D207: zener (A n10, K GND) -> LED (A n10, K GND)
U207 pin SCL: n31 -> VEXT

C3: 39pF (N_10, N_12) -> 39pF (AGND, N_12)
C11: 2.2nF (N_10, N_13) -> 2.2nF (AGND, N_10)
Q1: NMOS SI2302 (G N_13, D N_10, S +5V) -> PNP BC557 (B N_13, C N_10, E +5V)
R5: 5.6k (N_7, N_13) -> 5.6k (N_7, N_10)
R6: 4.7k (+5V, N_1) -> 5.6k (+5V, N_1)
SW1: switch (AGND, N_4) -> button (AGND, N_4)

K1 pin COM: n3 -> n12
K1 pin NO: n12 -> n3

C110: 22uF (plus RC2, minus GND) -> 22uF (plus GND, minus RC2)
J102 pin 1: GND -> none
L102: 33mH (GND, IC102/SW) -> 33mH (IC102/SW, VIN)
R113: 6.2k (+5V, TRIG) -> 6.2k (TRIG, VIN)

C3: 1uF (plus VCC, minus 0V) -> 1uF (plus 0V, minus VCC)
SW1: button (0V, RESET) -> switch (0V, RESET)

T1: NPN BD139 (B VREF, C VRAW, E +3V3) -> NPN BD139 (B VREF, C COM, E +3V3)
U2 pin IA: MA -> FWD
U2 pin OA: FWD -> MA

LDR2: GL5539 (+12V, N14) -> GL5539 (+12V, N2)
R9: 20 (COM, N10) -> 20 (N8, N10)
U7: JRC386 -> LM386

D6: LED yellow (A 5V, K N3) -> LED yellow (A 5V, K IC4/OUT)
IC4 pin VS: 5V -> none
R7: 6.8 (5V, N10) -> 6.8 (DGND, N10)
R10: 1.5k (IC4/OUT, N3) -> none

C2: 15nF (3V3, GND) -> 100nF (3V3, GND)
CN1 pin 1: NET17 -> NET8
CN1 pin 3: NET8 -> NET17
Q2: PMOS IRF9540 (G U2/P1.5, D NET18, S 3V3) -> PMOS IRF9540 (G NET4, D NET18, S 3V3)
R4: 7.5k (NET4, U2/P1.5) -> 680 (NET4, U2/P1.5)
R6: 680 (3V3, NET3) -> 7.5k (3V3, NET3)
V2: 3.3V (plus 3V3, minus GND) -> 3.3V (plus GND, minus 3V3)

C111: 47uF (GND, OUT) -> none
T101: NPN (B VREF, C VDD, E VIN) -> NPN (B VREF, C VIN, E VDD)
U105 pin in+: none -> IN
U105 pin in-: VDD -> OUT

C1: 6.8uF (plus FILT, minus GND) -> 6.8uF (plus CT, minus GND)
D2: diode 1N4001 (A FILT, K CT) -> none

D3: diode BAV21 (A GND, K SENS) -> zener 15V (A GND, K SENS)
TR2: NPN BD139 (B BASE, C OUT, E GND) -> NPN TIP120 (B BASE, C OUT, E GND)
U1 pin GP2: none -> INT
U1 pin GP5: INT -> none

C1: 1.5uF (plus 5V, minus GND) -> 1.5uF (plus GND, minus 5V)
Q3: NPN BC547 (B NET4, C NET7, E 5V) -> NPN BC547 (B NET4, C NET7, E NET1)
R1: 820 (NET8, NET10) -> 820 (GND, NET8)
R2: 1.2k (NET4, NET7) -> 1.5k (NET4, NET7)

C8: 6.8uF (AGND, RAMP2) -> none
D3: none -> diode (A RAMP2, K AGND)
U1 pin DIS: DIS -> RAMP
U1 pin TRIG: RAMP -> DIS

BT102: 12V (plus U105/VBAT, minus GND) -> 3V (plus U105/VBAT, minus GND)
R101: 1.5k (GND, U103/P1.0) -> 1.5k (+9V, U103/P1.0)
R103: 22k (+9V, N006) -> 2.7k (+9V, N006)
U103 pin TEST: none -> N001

——

> _Problem statement_
Once you find the line containing "R113: 6.2k (+5V, TRIG) -> 6.2k (TRIG, VIN)", stop: reproduce exactly that line and every line of the data before it, and nothing else.

> _Problem solution_
D207: zener (A n10, K GND) -> LED (A n10, K GND)
U207 pin SCL: n31 -> VEXT

C3: 39pF (N_10, N_12) -> 39pF (AGND, N_12)
C11: 2.2nF (N_10, N_13) -> 2.2nF (AGND, N_10)
Q1: NMOS SI2302 (G N_13, D N_10, S +5V) -> PNP BC557 (B N_13, C N_10, E +5V)
R5: 5.6k (N_7, N_13) -> 5.6k (N_7, N_10)
R6: 4.7k (+5V, N_1) -> 5.6k (+5V, N_1)
SW1: switch (AGND, N_4) -> button (AGND, N_4)

K1 pin COM: n3 -> n12
K1 pin NO: n12 -> n3

C110: 22uF (plus RC2, minus GND) -> 22uF (plus GND, minus RC2)
J102 pin 1: GND -> none
L102: 33mH (GND, IC102/SW) -> 33mH (IC102/SW, VIN)
R113: 6.2k (+5V, TRIG) -> 6.2k (TRIG, VIN)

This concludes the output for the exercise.